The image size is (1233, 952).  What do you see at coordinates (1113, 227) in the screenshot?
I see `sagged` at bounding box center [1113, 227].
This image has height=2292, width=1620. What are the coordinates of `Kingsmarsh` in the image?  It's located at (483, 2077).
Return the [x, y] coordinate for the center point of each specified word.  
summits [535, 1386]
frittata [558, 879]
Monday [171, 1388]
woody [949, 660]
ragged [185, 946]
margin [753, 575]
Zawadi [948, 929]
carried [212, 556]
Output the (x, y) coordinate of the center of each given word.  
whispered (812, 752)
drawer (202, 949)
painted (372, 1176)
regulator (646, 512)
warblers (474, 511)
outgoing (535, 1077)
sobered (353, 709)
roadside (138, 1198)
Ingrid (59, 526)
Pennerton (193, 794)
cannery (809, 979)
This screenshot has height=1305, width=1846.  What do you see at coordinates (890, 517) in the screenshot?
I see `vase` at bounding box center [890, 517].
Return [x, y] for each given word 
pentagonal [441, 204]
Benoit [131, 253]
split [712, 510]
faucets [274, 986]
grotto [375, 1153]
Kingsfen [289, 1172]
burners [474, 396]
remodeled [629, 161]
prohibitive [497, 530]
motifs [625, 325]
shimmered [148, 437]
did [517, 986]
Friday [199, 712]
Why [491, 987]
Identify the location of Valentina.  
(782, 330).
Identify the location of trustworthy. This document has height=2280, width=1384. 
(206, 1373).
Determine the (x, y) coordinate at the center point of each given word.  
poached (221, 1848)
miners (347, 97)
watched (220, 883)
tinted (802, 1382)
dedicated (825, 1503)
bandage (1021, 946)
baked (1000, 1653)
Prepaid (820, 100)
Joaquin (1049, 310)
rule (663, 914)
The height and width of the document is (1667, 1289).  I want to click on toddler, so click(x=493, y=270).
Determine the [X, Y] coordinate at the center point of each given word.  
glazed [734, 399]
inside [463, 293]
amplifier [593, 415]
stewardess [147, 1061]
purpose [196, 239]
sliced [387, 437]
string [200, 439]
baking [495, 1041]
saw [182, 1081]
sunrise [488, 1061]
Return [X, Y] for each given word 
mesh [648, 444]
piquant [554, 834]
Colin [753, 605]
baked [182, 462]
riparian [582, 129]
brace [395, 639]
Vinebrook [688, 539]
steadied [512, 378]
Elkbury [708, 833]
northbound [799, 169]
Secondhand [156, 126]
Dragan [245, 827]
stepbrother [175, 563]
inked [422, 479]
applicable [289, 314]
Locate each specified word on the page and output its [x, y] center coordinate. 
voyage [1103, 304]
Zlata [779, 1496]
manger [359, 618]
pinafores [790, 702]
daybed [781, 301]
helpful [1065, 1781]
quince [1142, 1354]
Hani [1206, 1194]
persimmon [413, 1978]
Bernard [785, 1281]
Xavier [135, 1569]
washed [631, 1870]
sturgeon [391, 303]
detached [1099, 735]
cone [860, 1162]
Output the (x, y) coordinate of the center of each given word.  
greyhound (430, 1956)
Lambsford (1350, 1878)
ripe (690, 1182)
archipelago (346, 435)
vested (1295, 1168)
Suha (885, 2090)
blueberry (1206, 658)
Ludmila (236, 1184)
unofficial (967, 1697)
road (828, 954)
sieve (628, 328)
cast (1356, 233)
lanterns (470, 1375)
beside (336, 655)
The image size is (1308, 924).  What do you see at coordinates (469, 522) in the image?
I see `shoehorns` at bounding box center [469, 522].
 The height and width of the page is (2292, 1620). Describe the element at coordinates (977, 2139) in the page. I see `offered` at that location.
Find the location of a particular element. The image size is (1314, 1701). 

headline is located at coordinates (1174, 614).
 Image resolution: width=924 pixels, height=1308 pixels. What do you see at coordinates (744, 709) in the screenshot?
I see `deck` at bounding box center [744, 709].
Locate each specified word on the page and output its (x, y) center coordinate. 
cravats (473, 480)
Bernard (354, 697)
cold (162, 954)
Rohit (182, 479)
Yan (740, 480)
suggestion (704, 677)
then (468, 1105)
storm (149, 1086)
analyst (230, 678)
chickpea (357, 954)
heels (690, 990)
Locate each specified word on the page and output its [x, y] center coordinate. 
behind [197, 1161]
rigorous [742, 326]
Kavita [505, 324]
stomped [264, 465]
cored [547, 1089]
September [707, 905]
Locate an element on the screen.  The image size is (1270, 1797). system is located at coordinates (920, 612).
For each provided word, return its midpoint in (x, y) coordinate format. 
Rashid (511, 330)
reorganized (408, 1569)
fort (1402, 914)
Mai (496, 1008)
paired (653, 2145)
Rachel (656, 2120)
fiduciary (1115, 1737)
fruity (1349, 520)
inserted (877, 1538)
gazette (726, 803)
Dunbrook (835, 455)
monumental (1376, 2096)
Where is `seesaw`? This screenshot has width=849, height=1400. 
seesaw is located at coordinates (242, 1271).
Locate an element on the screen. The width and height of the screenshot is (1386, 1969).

□ □ □ □

Copy the listing above word for word, from the line with "inked [422, 479]" to the line with "Rashid (511, 330)", including both of those lines.

inked [422, 479]
applicable [289, 314]
Locate each specified word on the page and output its [x, y] center coordinate. 
voyage [1103, 304]
Zlata [779, 1496]
manger [359, 618]
pinafores [790, 702]
daybed [781, 301]
helpful [1065, 1781]
quince [1142, 1354]
Hani [1206, 1194]
persimmon [413, 1978]
Bernard [785, 1281]
Xavier [135, 1569]
washed [631, 1870]
sturgeon [391, 303]
detached [1099, 735]
cone [860, 1162]
Output the (x, y) coordinate of the center of each given word.  
greyhound (430, 1956)
Lambsford (1350, 1878)
ripe (690, 1182)
archipelago (346, 435)
vested (1295, 1168)
Suha (885, 2090)
blueberry (1206, 658)
Ludmila (236, 1184)
unofficial (967, 1697)
road (828, 954)
sieve (628, 328)
cast (1356, 233)
lanterns (470, 1375)
beside (336, 655)
The image size is (1308, 924).  What do you see at coordinates (469, 522) in the image?
I see `shoehorns` at bounding box center [469, 522].
 The height and width of the page is (2292, 1620). Describe the element at coordinates (977, 2139) in the page. I see `offered` at that location.
Find the location of a particular element. The image size is (1314, 1701). 

headline is located at coordinates (1174, 614).
 Image resolution: width=924 pixels, height=1308 pixels. What do you see at coordinates (744, 709) in the screenshot?
I see `deck` at bounding box center [744, 709].
Locate each specified word on the page and output its (x, y) center coordinate. 
cravats (473, 480)
Bernard (354, 697)
cold (162, 954)
Rohit (182, 479)
Yan (740, 480)
suggestion (704, 677)
then (468, 1105)
storm (149, 1086)
analyst (230, 678)
chickpea (357, 954)
heels (690, 990)
Locate each specified word on the page and output its [x, y] center coordinate. 
behind [197, 1161]
rigorous [742, 326]
Kavita [505, 324]
stomped [264, 465]
cored [547, 1089]
September [707, 905]
Locate an element on the screen.  The image size is (1270, 1797). system is located at coordinates (920, 612).
For each provided word, return its midpoint in (x, y) coordinate format. 
Rashid (511, 330)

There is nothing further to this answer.